● **Action item**:
Look through the records below, count the lines with the word "emerald", and reply with only the number.

[Before-and-after object lists]
------------------------------------------------
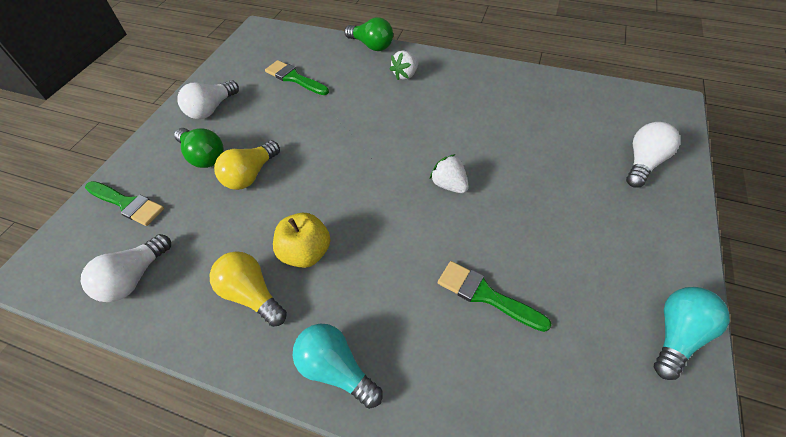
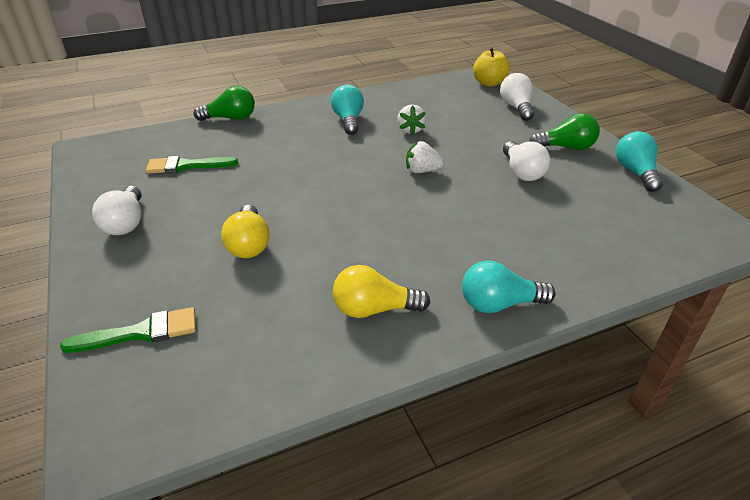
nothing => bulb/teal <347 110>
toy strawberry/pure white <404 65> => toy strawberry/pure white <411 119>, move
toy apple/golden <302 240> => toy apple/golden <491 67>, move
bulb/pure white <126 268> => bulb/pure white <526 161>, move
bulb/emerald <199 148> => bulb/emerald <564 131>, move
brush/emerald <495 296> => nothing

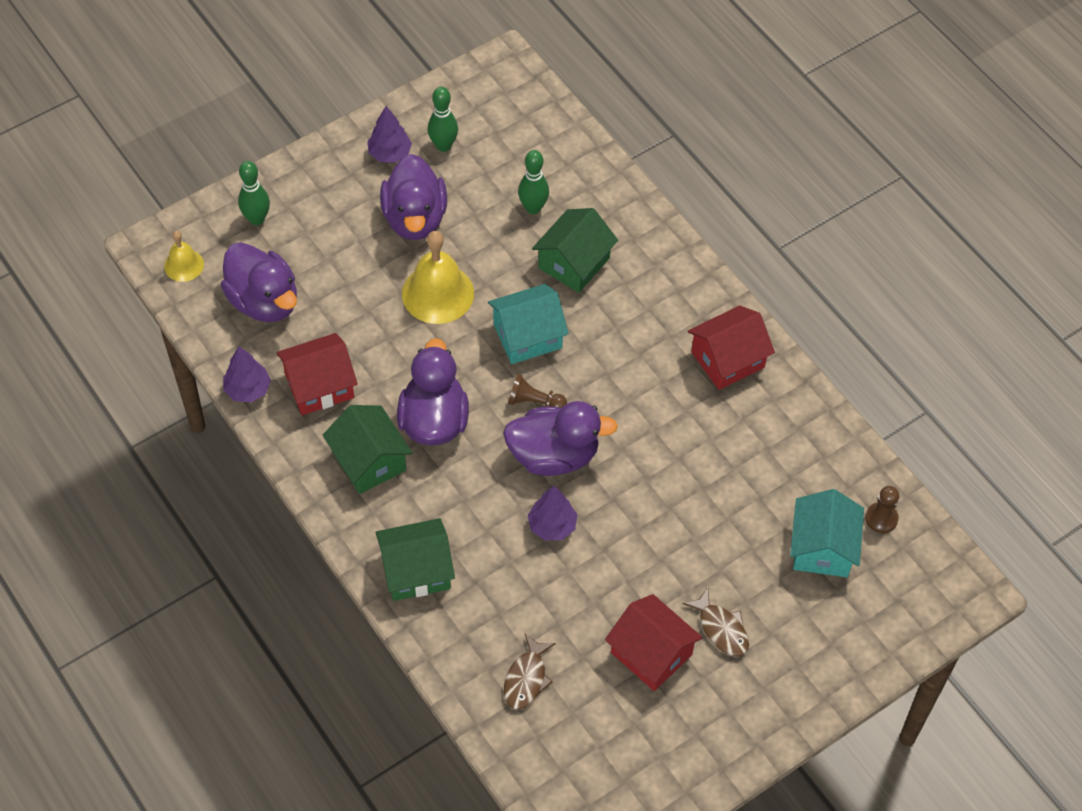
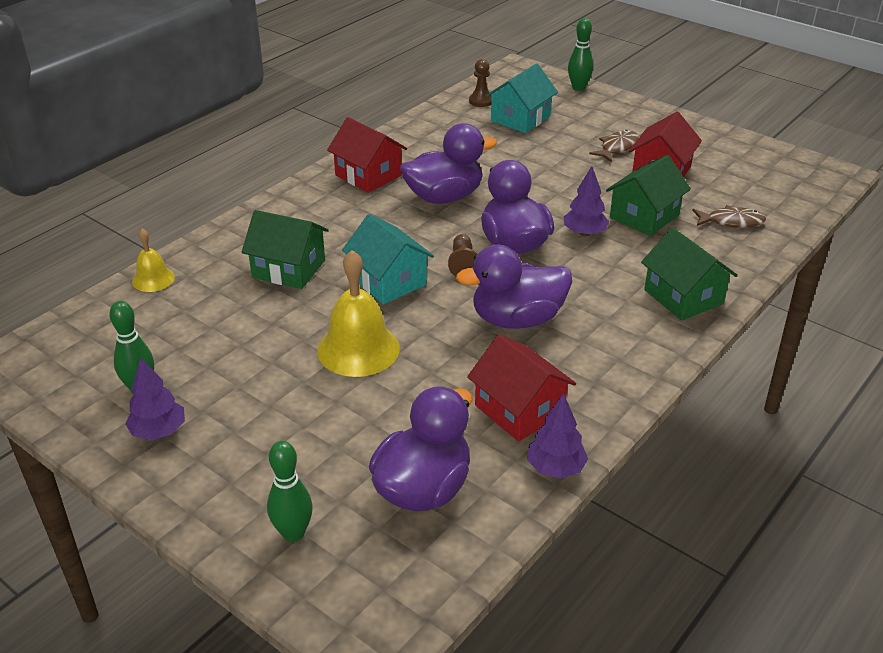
hand bell/golden <184 256> => hand bell/golden <153 260>, move
duck/royal purple <413 197> => duck/royal purple <448 163>, move
house/teal <827 533> => house/teal <522 98>, 45 degrees counterclockwise
tenpin/emerald <533 182> => tenpin/emerald <580 54>, move
house/emerald <367 449> => house/emerald <648 195>, move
------------------------------------------------
● **Written solution**:
4